What you are asked to do:
Pick out and copy every line below that has the word "purple".

===== Material to process

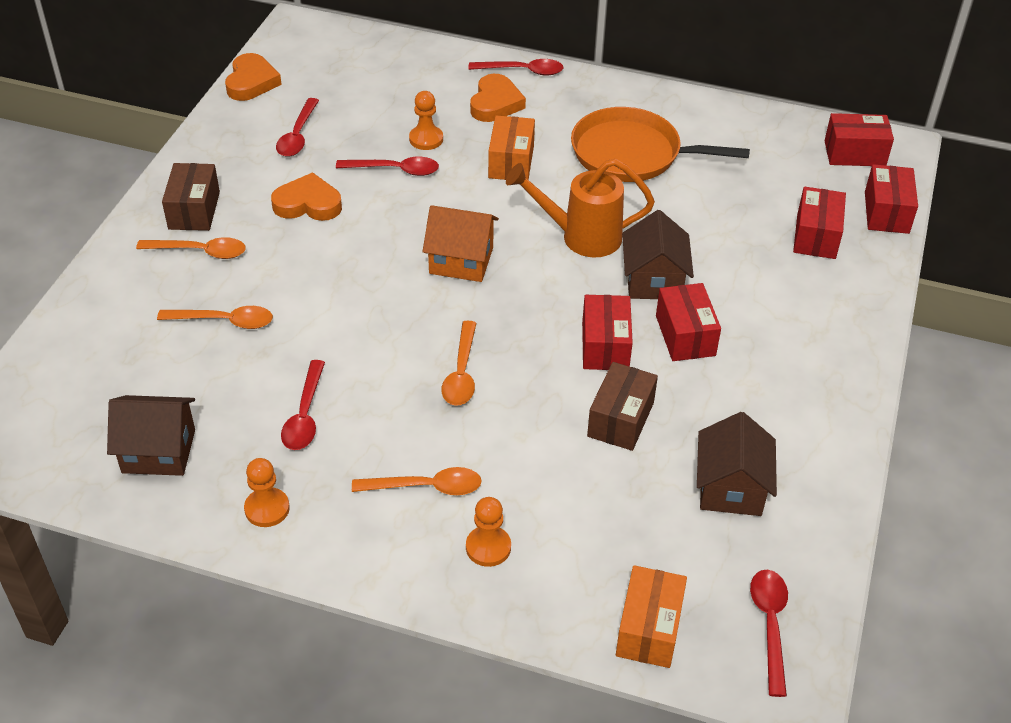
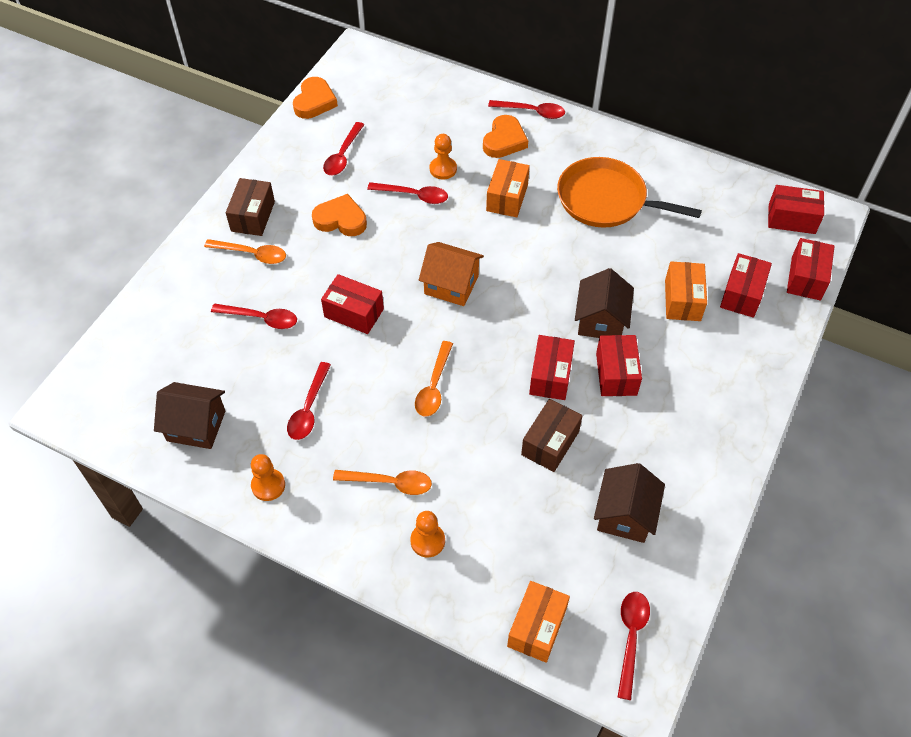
camera: 10 degrees right, 10 degrees up
(225, 321) = (261, 319): orange spoon -> red spoon
(343, 303) = (354, 313): none -> red box
(580, 237) = (550, 273): orange watering can -> none
(747, 249) = (682, 300): none -> orange box

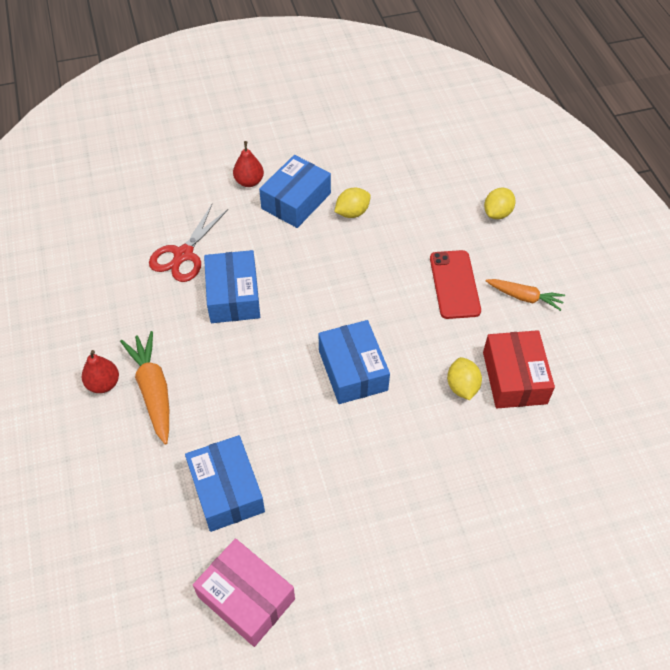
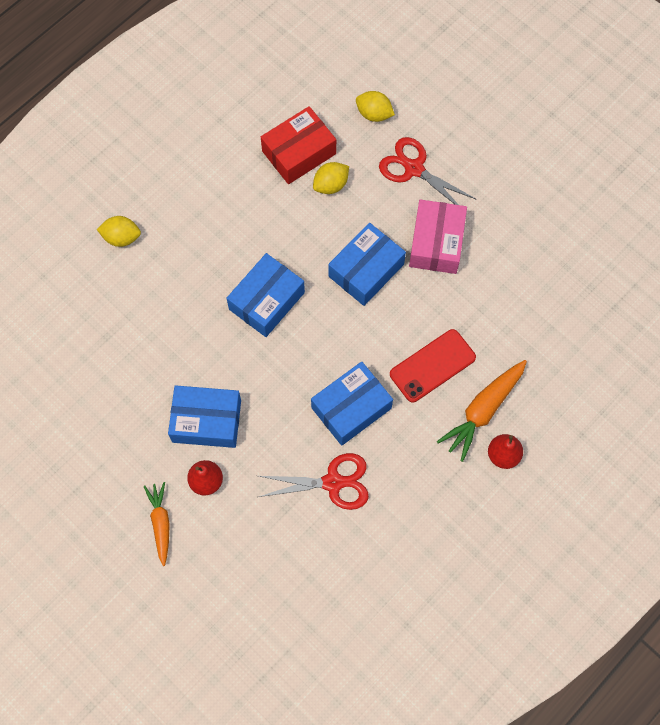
camera: 120 degrees left, 15 degrees up
(226, 490) = (526, 301): blue box -> blue box (266, 301)
(246, 598) = (589, 242): pink box -> pink box (436, 243)
(352, 212) = (192, 362): yellow lemon -> yellow lemon (374, 114)
(438, 470) = (414, 169): none -> red scissors
(454, 284) = (229, 235): red phone -> red phone (432, 365)
(524, 297) = (211, 177): orange carrot -> orange carrot (160, 523)

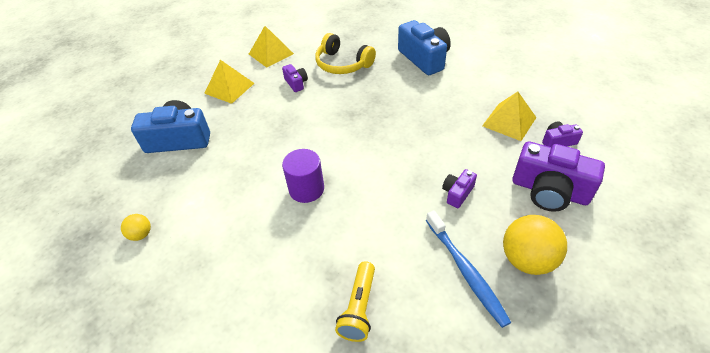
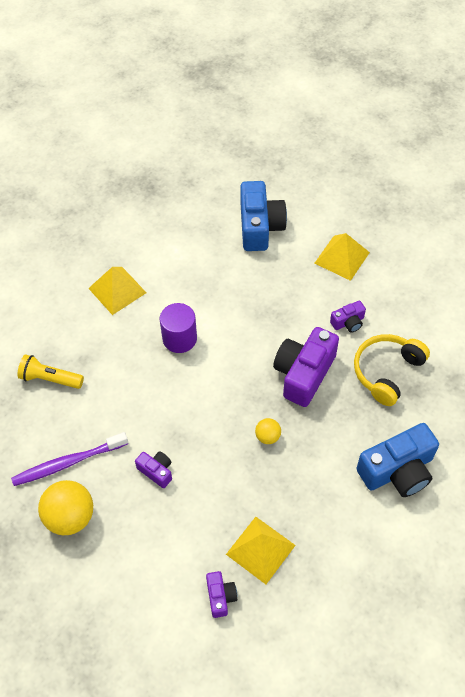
camera: 90 degrees right, 10 degrees up
(141, 234) = (145, 222): yellow ball -> yellow ball (267, 436)
(271, 53) = (411, 292): yellow pyramid -> yellow pyramid (117, 290)
(465, 270) = (68, 463): blue toothbrush -> purple toothbrush
(549, 191) = (147, 562): purple camera -> purple camera (303, 373)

==========

The completed task:
(465, 270) = (68, 463): blue toothbrush -> purple toothbrush
(549, 191) = (147, 562): purple camera -> purple camera (303, 373)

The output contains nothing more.